**Assignment**
Reproduce the entries shown below only from the line with "JP2 pin 1: GND -> +12V" down to the line with "C2: 47nF (+12V, GND) -> 4.7uF (+12V, GND)", keeping both end lines and copying each one exactly.

[Version difference data]

- - - - - - -

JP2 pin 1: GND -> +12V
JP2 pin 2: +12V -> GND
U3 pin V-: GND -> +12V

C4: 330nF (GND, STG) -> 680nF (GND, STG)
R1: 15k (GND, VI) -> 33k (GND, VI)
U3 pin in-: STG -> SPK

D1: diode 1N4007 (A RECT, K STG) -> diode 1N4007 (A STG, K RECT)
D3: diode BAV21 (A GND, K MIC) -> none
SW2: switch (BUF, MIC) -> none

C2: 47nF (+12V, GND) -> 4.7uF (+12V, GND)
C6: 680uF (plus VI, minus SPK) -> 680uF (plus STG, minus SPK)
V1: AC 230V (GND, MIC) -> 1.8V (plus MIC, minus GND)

- - - - - - -

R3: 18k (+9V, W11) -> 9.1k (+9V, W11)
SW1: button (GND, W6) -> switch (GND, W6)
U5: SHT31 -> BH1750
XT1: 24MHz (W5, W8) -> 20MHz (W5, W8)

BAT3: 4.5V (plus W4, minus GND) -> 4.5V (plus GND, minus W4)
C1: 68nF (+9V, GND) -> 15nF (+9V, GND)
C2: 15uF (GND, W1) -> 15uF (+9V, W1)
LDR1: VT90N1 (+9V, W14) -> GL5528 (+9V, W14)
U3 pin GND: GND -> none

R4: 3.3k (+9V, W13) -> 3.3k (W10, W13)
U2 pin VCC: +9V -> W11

- - - - - - -

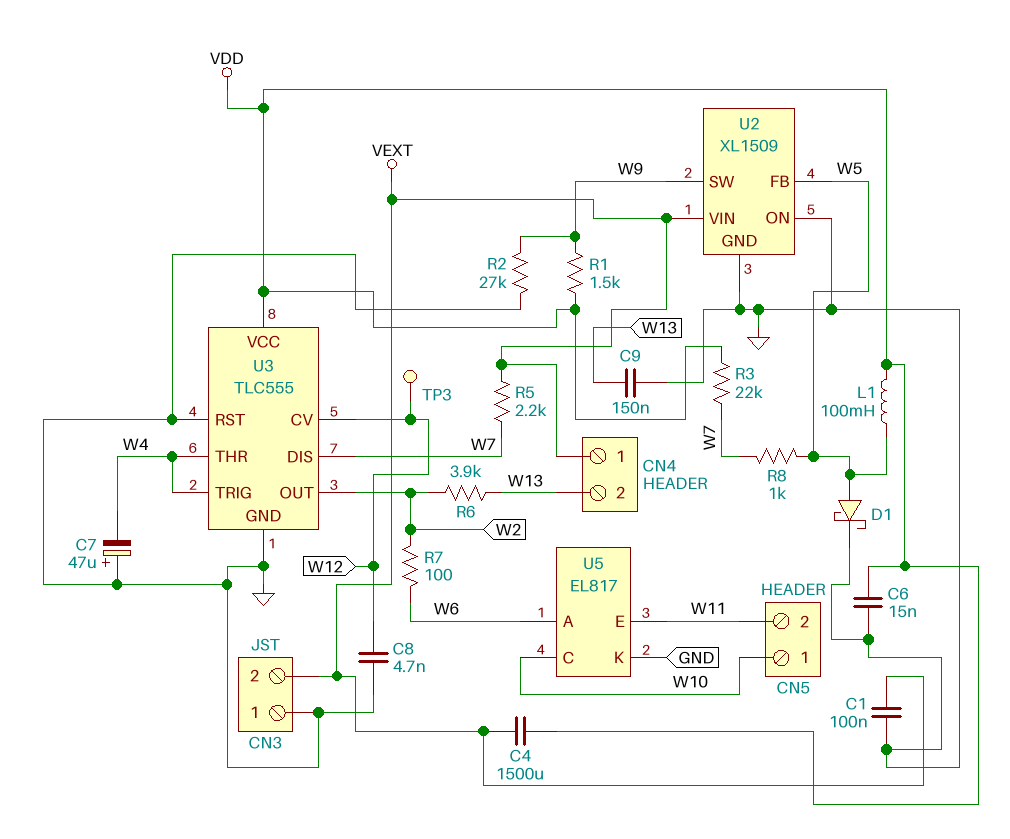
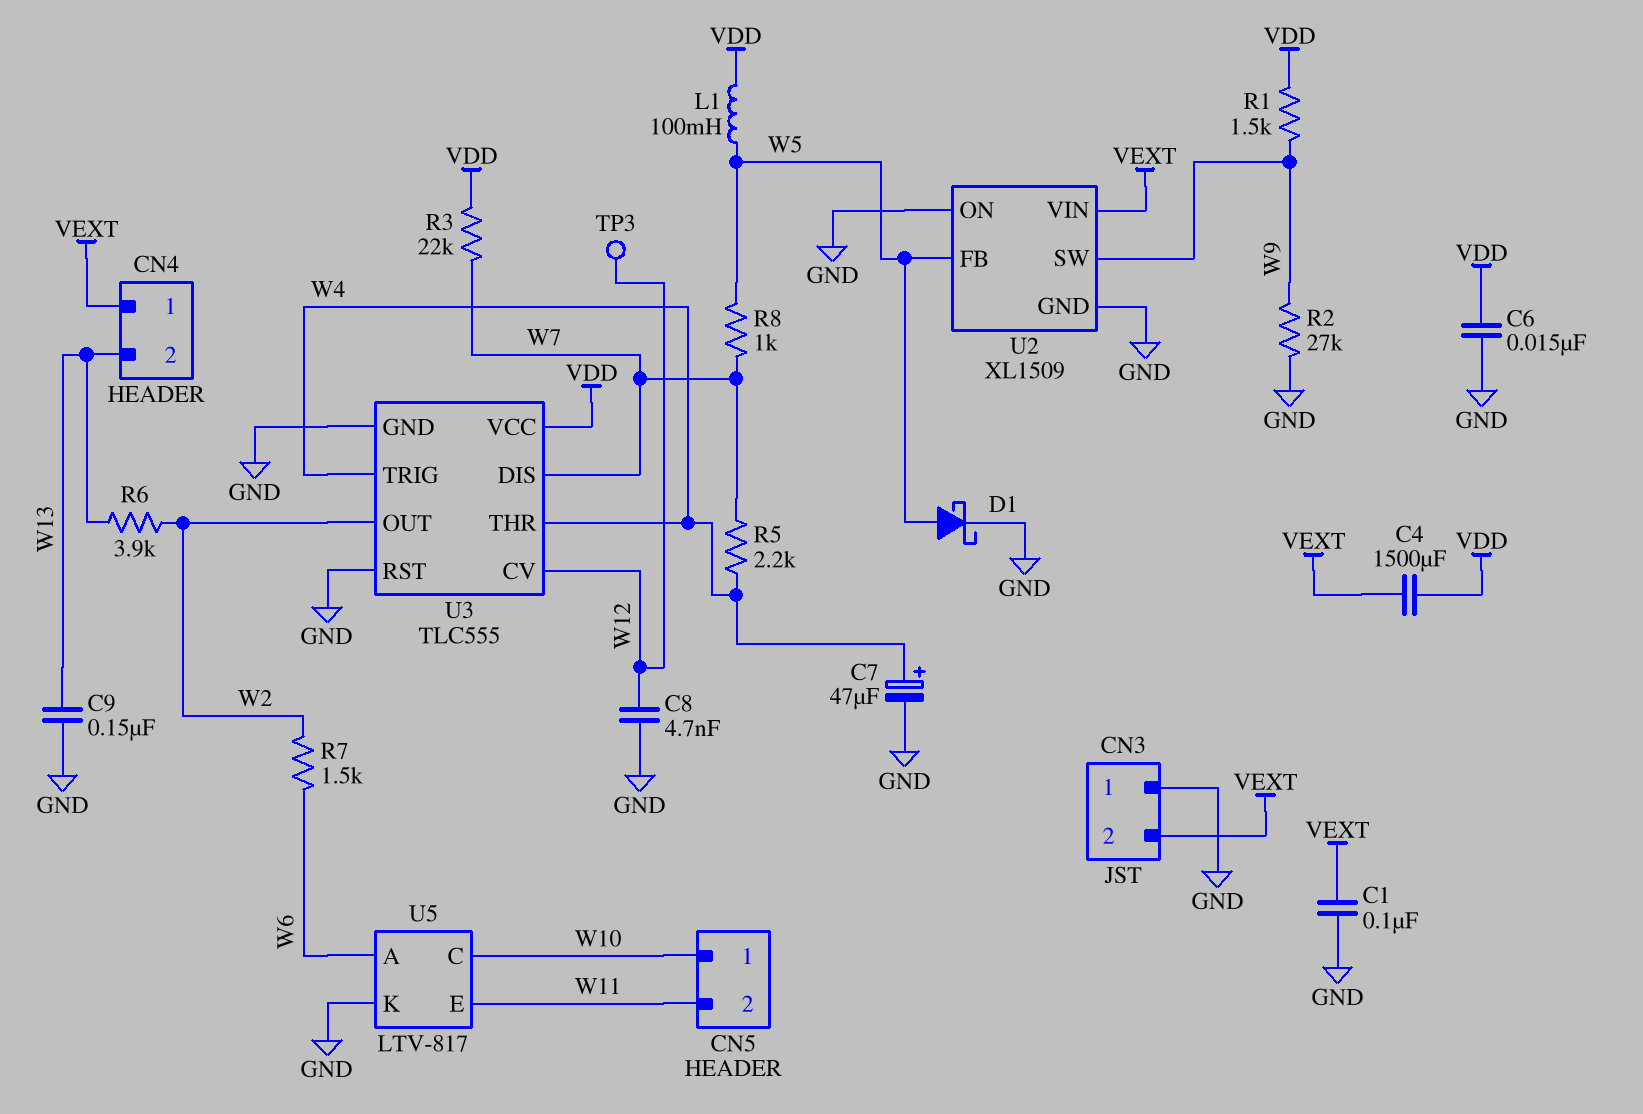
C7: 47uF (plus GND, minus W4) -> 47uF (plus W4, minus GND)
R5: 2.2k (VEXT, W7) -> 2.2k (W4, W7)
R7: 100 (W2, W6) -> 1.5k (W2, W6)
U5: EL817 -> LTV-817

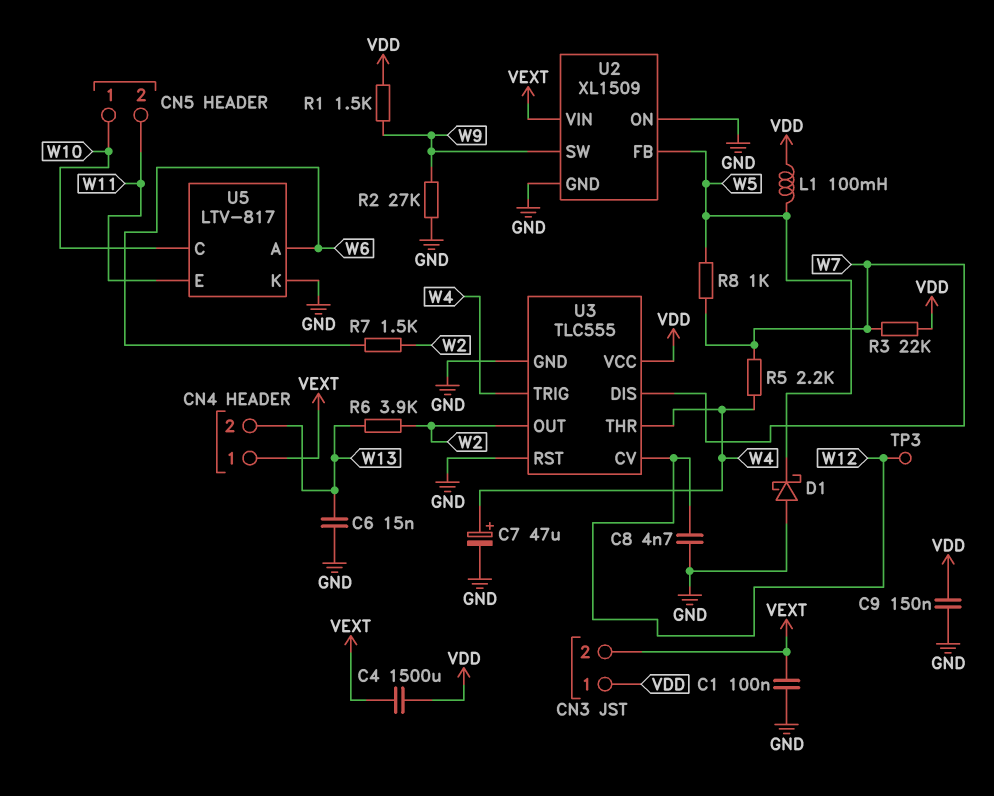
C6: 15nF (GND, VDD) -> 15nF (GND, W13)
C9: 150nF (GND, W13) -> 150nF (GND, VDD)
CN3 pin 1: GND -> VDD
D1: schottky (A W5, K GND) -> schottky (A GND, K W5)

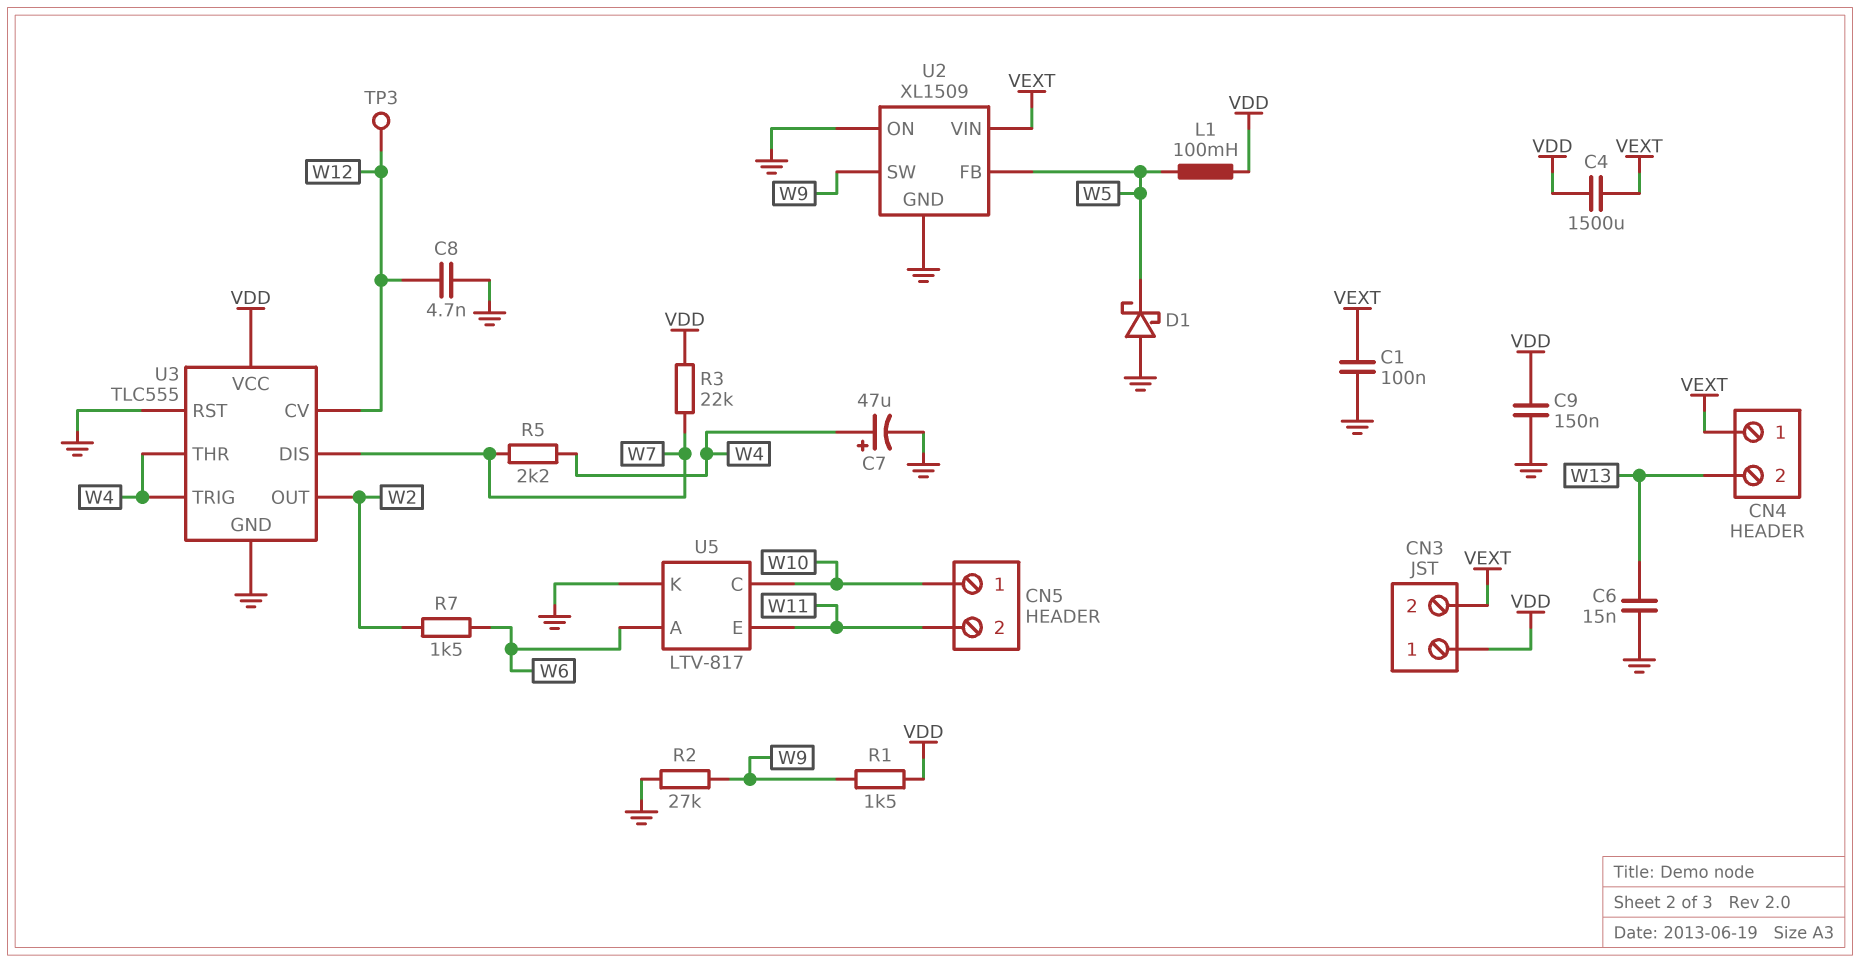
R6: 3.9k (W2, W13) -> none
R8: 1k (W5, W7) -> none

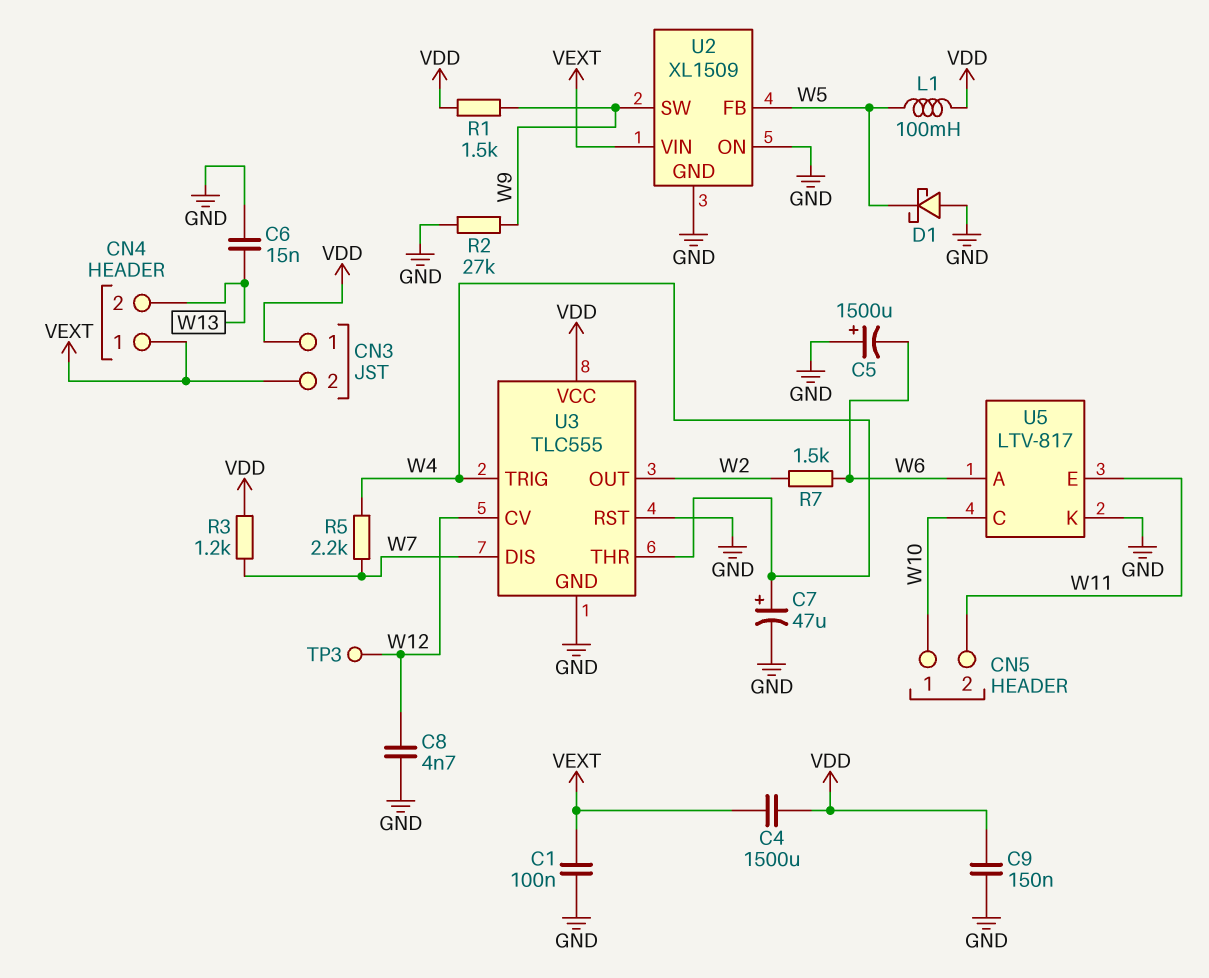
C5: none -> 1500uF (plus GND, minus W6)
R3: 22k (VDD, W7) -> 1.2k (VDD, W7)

- - - - - - -

**Worked solution**
JP2 pin 1: GND -> +12V
JP2 pin 2: +12V -> GND
U3 pin V-: GND -> +12V

C4: 330nF (GND, STG) -> 680nF (GND, STG)
R1: 15k (GND, VI) -> 33k (GND, VI)
U3 pin in-: STG -> SPK

D1: diode 1N4007 (A RECT, K STG) -> diode 1N4007 (A STG, K RECT)
D3: diode BAV21 (A GND, K MIC) -> none
SW2: switch (BUF, MIC) -> none

C2: 47nF (+12V, GND) -> 4.7uF (+12V, GND)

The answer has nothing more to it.